**To do:**
In the entries below, find the line with "(389, 412) = (202, 173): none" and the line with "(525, 85) = (646, 311): white". Print those two and everything between them exactly, and nothing else.

**Exercise input:**
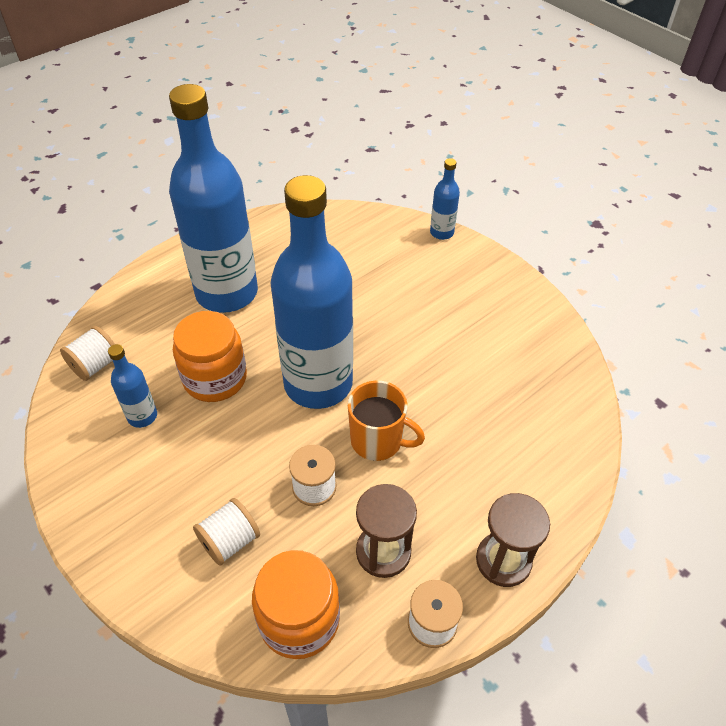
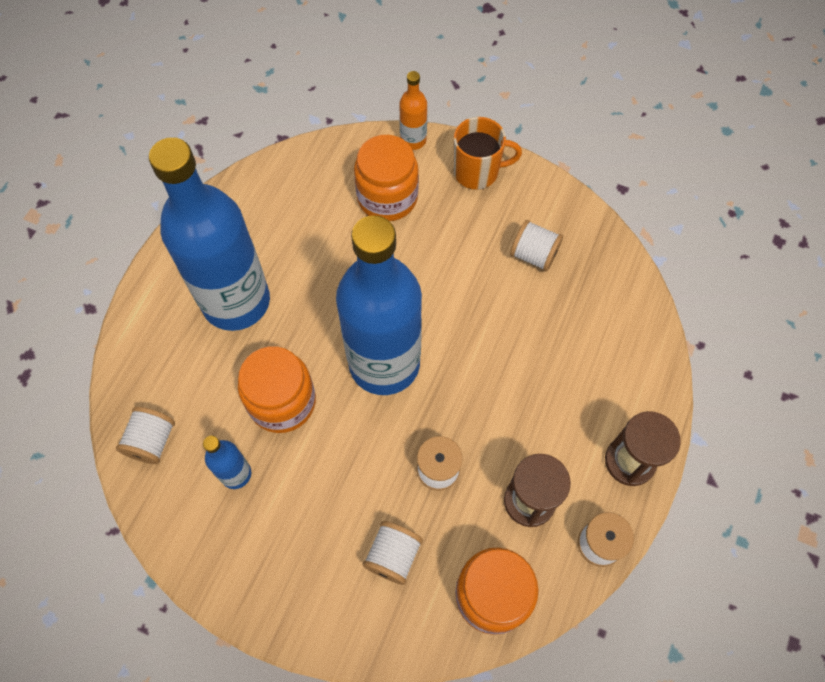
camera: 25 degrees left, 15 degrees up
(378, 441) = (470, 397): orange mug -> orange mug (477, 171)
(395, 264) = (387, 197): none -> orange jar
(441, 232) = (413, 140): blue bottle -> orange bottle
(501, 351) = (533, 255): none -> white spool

* * *

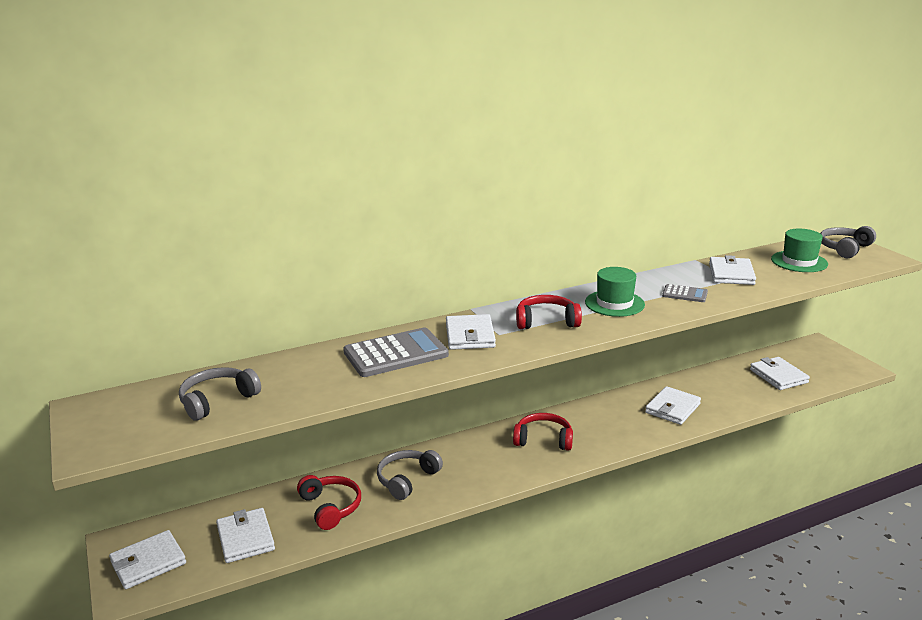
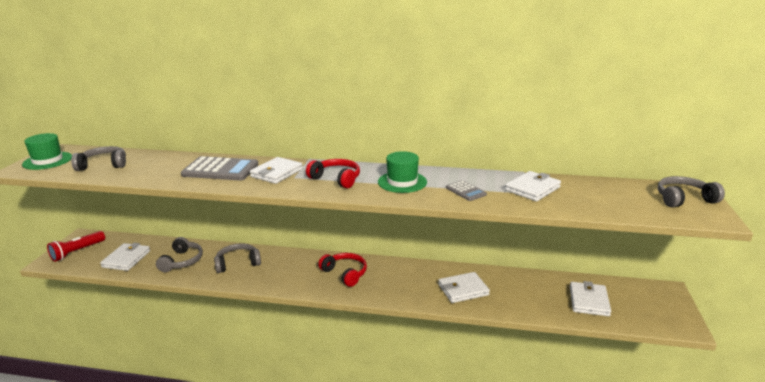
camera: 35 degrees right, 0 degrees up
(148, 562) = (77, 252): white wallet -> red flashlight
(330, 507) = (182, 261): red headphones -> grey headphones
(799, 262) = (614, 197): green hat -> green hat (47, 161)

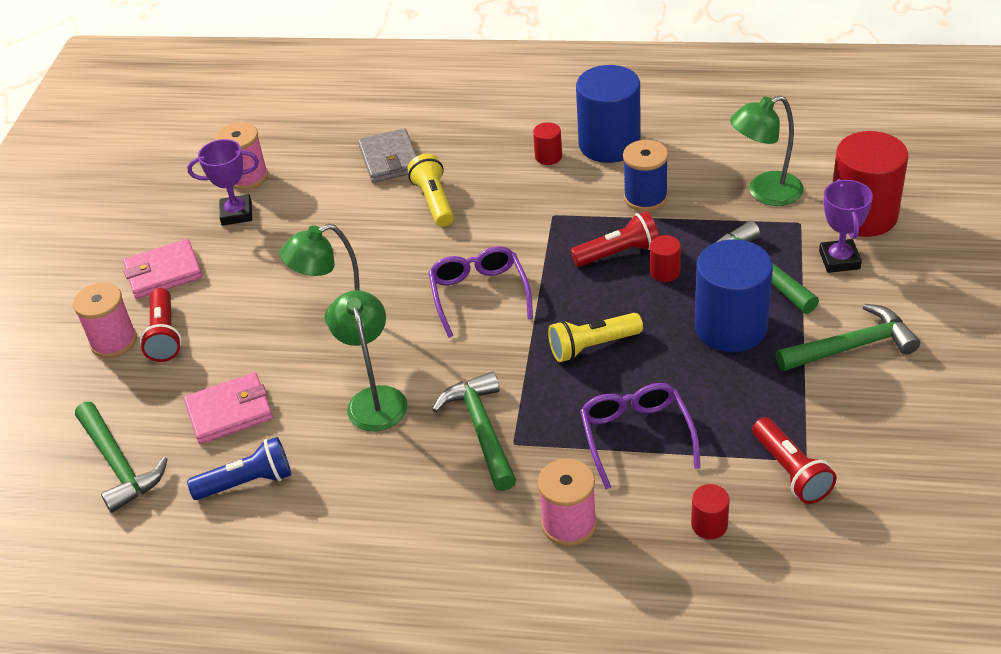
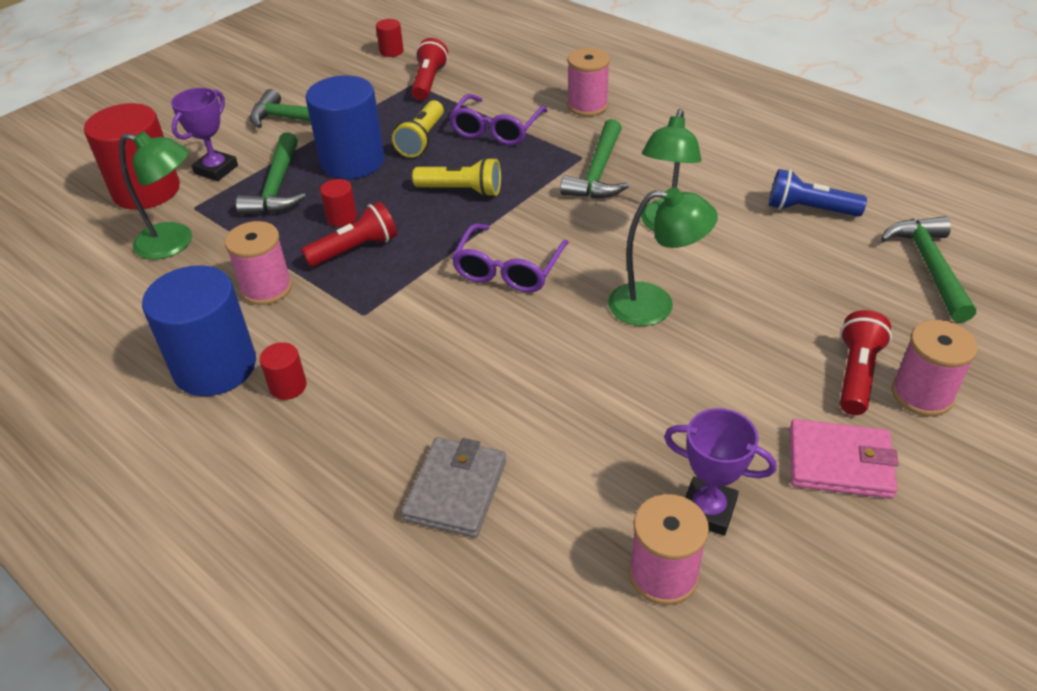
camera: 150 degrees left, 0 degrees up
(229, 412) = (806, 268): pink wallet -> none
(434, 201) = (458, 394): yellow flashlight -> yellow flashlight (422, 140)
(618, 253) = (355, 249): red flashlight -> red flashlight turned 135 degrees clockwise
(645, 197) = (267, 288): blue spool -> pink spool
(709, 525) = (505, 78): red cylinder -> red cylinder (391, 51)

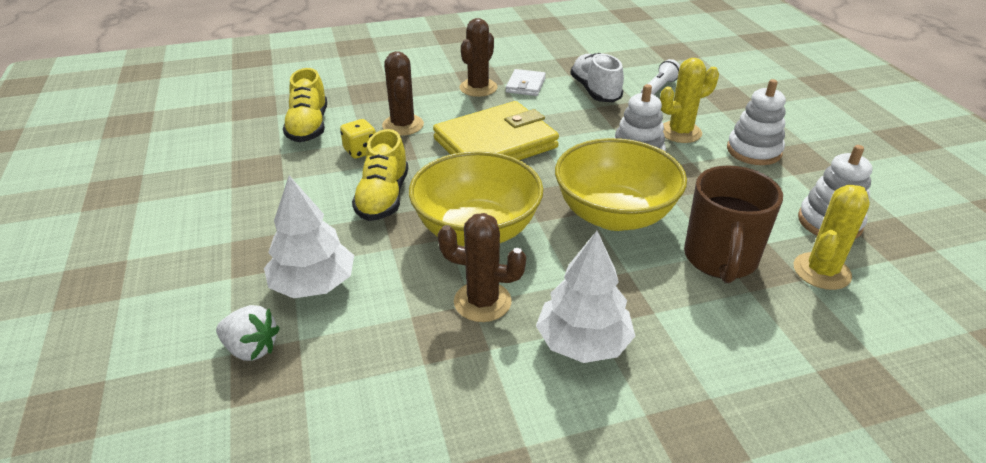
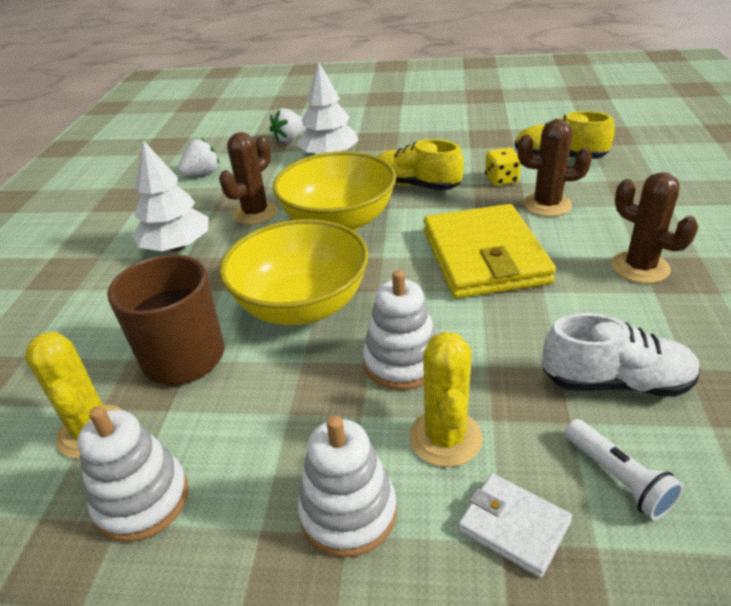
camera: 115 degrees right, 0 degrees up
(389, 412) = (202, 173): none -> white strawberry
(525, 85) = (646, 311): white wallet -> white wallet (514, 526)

**Exercise result:**
(389, 412) = (202, 173): none -> white strawberry
(525, 85) = (646, 311): white wallet -> white wallet (514, 526)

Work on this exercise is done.